Your instructions: In the entries that follow, the first line to write out is the one containing "building: none -> [122,42,165,75]", and the last is the one containing "building: [170,152,210,203] ->". Reproduce that stretch exactly, with nothing before or after it.

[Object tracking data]
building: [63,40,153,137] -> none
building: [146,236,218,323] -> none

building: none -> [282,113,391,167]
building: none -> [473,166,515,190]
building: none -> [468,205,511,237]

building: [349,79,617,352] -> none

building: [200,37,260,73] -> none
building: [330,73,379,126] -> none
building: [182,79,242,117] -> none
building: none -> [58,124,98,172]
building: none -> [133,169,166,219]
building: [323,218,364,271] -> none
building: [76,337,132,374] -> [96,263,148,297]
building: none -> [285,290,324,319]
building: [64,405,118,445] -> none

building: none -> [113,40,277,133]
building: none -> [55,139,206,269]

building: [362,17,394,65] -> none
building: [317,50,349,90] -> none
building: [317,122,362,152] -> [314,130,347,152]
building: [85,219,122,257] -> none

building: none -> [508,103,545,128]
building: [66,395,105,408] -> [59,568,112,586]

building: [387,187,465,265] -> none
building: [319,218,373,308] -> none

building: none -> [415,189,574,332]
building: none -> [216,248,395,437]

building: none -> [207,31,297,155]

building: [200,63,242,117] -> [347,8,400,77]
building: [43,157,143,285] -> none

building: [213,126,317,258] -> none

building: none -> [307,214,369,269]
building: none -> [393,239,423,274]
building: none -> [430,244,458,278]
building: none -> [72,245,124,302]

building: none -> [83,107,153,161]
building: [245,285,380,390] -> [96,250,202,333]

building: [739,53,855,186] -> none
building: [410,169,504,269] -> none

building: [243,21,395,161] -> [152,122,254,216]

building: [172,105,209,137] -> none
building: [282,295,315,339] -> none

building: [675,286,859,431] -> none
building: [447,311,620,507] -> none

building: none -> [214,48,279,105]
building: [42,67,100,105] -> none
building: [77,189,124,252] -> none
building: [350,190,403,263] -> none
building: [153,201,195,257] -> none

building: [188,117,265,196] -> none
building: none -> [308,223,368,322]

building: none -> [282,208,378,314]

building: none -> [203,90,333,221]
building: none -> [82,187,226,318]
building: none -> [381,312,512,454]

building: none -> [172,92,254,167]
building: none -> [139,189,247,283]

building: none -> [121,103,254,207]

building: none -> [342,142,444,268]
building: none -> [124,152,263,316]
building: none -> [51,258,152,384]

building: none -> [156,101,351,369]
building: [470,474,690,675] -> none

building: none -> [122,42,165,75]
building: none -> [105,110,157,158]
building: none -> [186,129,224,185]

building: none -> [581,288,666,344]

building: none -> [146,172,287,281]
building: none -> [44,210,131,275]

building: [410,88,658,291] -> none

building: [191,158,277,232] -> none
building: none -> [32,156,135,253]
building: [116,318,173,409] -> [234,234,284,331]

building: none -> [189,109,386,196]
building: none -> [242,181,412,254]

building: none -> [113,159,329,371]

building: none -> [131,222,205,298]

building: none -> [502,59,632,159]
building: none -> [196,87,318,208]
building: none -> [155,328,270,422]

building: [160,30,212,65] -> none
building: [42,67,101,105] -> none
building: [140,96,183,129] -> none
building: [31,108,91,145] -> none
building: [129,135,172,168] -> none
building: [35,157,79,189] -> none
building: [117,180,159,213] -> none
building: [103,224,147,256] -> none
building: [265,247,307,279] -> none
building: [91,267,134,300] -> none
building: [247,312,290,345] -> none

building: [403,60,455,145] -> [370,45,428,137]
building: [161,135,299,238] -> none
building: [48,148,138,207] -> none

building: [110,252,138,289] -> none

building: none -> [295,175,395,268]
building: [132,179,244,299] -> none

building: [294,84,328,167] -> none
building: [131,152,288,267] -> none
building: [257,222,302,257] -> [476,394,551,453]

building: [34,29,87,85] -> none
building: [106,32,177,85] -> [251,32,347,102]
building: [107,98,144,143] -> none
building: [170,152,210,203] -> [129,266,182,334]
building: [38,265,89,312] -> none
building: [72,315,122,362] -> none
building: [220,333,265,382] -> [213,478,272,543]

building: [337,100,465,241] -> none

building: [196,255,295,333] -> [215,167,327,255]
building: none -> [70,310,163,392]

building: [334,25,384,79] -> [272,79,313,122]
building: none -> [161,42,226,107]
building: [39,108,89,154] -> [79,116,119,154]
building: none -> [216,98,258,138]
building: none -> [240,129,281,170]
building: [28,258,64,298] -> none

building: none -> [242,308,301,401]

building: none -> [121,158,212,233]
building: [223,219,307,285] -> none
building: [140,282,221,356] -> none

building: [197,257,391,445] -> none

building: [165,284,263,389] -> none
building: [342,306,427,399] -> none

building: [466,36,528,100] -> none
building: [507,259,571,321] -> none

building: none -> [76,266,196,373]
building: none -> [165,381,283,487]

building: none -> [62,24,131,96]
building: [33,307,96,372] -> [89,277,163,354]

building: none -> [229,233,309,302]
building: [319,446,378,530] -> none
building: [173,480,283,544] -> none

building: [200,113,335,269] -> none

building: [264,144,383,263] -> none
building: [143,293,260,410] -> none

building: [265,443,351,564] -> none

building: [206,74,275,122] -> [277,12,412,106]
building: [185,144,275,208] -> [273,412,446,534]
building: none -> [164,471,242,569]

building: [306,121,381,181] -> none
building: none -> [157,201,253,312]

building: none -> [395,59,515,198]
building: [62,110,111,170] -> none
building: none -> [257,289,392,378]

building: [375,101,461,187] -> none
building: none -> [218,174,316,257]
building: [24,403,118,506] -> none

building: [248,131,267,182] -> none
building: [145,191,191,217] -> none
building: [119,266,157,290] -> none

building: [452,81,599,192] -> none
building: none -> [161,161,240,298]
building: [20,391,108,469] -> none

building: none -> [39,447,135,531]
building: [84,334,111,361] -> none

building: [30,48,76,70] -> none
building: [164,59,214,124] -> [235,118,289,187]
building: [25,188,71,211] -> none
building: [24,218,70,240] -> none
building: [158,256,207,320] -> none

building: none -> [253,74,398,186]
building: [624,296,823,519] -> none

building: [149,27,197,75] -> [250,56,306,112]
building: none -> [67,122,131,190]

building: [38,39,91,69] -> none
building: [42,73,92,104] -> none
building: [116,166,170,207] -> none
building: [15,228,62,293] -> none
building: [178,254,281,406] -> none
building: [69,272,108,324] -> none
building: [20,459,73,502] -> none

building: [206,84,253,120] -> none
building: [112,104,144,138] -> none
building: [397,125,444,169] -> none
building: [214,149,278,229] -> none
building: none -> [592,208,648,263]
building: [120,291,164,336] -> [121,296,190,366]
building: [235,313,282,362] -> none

Answer space:
building: none -> [122,42,165,75]
building: none -> [105,110,157,158]
building: none -> [186,129,224,185]

building: none -> [581,288,666,344]

building: none -> [146,172,287,281]
building: none -> [44,210,131,275]

building: [410,88,658,291] -> none

building: [191,158,277,232] -> none
building: none -> [32,156,135,253]
building: [116,318,173,409] -> [234,234,284,331]

building: none -> [189,109,386,196]
building: none -> [242,181,412,254]

building: none -> [113,159,329,371]

building: none -> [131,222,205,298]

building: none -> [502,59,632,159]
building: none -> [196,87,318,208]
building: none -> [155,328,270,422]

building: [160,30,212,65] -> none
building: [42,67,101,105] -> none
building: [140,96,183,129] -> none
building: [31,108,91,145] -> none
building: [129,135,172,168] -> none
building: [35,157,79,189] -> none
building: [117,180,159,213] -> none
building: [103,224,147,256] -> none
building: [265,247,307,279] -> none
building: [91,267,134,300] -> none
building: [247,312,290,345] -> none

building: [403,60,455,145] -> [370,45,428,137]
building: [161,135,299,238] -> none
building: [48,148,138,207] -> none

building: [110,252,138,289] -> none

building: none -> [295,175,395,268]
building: [132,179,244,299] -> none

building: [294,84,328,167] -> none
building: [131,152,288,267] -> none
building: [257,222,302,257] -> [476,394,551,453]

building: [34,29,87,85] -> none
building: [106,32,177,85] -> [251,32,347,102]
building: [107,98,144,143] -> none
building: [170,152,210,203] -> [129,266,182,334]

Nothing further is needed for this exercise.